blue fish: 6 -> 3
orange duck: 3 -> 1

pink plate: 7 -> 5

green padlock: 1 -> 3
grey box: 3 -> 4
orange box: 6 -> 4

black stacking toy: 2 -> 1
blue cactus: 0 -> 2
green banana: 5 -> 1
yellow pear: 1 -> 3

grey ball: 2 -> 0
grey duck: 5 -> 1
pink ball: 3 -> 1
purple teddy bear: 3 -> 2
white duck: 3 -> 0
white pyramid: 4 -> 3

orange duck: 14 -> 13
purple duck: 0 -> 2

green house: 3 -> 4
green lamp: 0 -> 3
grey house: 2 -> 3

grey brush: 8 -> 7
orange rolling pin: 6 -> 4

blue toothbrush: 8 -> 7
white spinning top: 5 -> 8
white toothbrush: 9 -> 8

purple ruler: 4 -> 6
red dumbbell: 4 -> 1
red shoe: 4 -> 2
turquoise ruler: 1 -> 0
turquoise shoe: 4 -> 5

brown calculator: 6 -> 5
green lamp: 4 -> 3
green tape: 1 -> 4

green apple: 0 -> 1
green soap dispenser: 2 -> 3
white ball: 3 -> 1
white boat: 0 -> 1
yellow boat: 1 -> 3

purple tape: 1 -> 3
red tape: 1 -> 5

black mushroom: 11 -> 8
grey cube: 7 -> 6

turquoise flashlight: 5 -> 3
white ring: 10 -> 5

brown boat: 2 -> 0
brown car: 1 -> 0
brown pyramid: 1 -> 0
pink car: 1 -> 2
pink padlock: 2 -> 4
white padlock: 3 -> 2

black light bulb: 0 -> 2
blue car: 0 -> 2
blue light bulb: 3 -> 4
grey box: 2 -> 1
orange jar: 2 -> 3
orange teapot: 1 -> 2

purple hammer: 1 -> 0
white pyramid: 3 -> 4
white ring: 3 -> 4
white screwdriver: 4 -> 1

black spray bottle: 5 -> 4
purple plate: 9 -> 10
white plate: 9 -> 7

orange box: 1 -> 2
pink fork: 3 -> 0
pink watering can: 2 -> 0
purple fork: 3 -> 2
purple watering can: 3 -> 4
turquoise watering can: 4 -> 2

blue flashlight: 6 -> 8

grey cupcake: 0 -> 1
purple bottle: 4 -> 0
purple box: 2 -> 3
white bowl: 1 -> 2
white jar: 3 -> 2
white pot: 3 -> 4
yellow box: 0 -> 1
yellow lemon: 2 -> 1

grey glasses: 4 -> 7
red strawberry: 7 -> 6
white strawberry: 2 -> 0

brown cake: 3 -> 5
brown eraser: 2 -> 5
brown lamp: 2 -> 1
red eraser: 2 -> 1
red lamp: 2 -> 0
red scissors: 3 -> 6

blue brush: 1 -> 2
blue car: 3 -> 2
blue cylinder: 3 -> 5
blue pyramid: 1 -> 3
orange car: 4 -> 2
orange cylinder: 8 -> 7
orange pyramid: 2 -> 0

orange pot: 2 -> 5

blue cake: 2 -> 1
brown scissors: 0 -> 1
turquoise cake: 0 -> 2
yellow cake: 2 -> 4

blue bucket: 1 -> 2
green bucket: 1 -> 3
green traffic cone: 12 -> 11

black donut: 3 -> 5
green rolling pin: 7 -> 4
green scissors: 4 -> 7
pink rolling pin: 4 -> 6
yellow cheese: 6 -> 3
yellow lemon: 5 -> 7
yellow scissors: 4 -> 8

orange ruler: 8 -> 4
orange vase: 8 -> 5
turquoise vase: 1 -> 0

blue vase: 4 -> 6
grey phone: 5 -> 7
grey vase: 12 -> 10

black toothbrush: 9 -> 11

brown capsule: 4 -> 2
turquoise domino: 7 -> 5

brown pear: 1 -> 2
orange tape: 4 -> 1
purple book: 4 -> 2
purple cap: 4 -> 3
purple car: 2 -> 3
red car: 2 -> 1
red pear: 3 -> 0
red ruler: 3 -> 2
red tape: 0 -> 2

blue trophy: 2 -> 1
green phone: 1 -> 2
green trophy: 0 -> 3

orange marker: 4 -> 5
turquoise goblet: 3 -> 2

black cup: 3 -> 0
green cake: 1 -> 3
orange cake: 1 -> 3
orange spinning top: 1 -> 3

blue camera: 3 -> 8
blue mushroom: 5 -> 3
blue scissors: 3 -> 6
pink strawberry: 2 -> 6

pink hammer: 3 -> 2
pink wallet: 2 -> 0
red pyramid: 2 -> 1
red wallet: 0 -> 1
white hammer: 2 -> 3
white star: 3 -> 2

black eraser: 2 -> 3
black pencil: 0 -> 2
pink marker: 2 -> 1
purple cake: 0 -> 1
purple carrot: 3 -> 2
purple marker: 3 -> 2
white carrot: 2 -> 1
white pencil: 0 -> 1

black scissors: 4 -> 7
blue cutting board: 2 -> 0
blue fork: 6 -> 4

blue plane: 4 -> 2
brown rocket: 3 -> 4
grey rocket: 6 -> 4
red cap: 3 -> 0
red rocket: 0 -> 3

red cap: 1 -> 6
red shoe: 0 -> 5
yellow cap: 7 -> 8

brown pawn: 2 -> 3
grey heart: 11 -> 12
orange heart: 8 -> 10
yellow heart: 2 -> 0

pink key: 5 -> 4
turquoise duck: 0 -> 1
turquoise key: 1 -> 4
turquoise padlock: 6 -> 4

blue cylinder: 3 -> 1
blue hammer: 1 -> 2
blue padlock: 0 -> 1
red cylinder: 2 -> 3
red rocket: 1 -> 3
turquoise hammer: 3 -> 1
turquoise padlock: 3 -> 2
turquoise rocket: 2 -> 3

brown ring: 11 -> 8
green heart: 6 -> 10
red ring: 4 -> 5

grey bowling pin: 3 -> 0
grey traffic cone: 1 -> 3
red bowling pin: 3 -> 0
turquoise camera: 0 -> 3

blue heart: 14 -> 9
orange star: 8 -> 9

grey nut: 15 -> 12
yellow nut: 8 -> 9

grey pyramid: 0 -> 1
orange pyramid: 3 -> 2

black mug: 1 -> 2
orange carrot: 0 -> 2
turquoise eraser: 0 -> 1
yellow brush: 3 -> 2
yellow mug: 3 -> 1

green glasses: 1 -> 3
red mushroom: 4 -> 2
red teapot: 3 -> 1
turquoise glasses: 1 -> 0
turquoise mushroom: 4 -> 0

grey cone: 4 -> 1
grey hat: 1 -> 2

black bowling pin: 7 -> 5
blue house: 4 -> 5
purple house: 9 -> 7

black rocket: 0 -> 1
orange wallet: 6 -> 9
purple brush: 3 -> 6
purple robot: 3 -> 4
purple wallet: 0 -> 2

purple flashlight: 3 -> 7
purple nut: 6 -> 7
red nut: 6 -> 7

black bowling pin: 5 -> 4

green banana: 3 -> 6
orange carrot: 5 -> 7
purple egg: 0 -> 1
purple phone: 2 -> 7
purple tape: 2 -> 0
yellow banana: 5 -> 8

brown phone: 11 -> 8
_ _ _ _ _
Work to be completed:
Print only what lies in the material above starting at the line with "purple box: 2 -> 3" and ending at the line with "yellow cap: 7 -> 8", every line exactly as given.

Expected answer:
purple box: 2 -> 3
white bowl: 1 -> 2
white jar: 3 -> 2
white pot: 3 -> 4
yellow box: 0 -> 1
yellow lemon: 2 -> 1

grey glasses: 4 -> 7
red strawberry: 7 -> 6
white strawberry: 2 -> 0

brown cake: 3 -> 5
brown eraser: 2 -> 5
brown lamp: 2 -> 1
red eraser: 2 -> 1
red lamp: 2 -> 0
red scissors: 3 -> 6

blue brush: 1 -> 2
blue car: 3 -> 2
blue cylinder: 3 -> 5
blue pyramid: 1 -> 3
orange car: 4 -> 2
orange cylinder: 8 -> 7
orange pyramid: 2 -> 0

orange pot: 2 -> 5

blue cake: 2 -> 1
brown scissors: 0 -> 1
turquoise cake: 0 -> 2
yellow cake: 2 -> 4

blue bucket: 1 -> 2
green bucket: 1 -> 3
green traffic cone: 12 -> 11

black donut: 3 -> 5
green rolling pin: 7 -> 4
green scissors: 4 -> 7
pink rolling pin: 4 -> 6
yellow cheese: 6 -> 3
yellow lemon: 5 -> 7
yellow scissors: 4 -> 8

orange ruler: 8 -> 4
orange vase: 8 -> 5
turquoise vase: 1 -> 0

blue vase: 4 -> 6
grey phone: 5 -> 7
grey vase: 12 -> 10

black toothbrush: 9 -> 11

brown capsule: 4 -> 2
turquoise domino: 7 -> 5

brown pear: 1 -> 2
orange tape: 4 -> 1
purple book: 4 -> 2
purple cap: 4 -> 3
purple car: 2 -> 3
red car: 2 -> 1
red pear: 3 -> 0
red ruler: 3 -> 2
red tape: 0 -> 2

blue trophy: 2 -> 1
green phone: 1 -> 2
green trophy: 0 -> 3

orange marker: 4 -> 5
turquoise goblet: 3 -> 2

black cup: 3 -> 0
green cake: 1 -> 3
orange cake: 1 -> 3
orange spinning top: 1 -> 3

blue camera: 3 -> 8
blue mushroom: 5 -> 3
blue scissors: 3 -> 6
pink strawberry: 2 -> 6

pink hammer: 3 -> 2
pink wallet: 2 -> 0
red pyramid: 2 -> 1
red wallet: 0 -> 1
white hammer: 2 -> 3
white star: 3 -> 2

black eraser: 2 -> 3
black pencil: 0 -> 2
pink marker: 2 -> 1
purple cake: 0 -> 1
purple carrot: 3 -> 2
purple marker: 3 -> 2
white carrot: 2 -> 1
white pencil: 0 -> 1

black scissors: 4 -> 7
blue cutting board: 2 -> 0
blue fork: 6 -> 4

blue plane: 4 -> 2
brown rocket: 3 -> 4
grey rocket: 6 -> 4
red cap: 3 -> 0
red rocket: 0 -> 3

red cap: 1 -> 6
red shoe: 0 -> 5
yellow cap: 7 -> 8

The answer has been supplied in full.